EXERCISE GOAL —
Rewrite the lines starting at the one containing "gold ornate mirror at center is 16.71" and ending at the one containing "gold ornate mirror at center is 38.04", changing "ornate" to "carved" and leaving everything else as it is.

**** PROVIDED ENTRIES ****

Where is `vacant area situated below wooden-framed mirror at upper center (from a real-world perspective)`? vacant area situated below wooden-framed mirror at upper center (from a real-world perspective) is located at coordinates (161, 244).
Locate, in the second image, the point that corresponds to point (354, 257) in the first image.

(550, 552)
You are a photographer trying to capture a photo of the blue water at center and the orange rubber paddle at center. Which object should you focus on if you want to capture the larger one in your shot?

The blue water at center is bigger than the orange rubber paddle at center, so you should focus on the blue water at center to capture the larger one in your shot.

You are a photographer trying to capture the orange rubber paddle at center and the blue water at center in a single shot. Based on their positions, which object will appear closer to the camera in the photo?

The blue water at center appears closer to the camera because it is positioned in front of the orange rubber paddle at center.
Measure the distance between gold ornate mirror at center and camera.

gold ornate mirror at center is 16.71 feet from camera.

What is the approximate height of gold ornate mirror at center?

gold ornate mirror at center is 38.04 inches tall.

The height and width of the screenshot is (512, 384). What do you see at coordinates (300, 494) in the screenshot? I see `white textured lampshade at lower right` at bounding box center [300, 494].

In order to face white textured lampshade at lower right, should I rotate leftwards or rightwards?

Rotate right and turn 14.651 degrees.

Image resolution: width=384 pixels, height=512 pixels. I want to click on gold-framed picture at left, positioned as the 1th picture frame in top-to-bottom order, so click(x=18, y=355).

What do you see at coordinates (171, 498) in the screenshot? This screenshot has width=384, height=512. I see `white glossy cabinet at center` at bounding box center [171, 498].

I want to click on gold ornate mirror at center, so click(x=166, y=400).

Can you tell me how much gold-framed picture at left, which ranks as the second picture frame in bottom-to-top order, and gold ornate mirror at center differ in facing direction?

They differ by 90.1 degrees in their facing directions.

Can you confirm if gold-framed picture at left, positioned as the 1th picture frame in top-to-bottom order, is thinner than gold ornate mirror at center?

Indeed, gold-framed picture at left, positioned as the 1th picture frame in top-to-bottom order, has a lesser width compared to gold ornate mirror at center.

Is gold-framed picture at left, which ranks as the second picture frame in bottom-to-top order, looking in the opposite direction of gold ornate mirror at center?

****

OUTPUT FOR THIS EXERCISE —
gold carved mirror at center is 16.71 feet from camera.

What is the approximate height of gold carved mirror at center?

gold carved mirror at center is 38.04 inches tall.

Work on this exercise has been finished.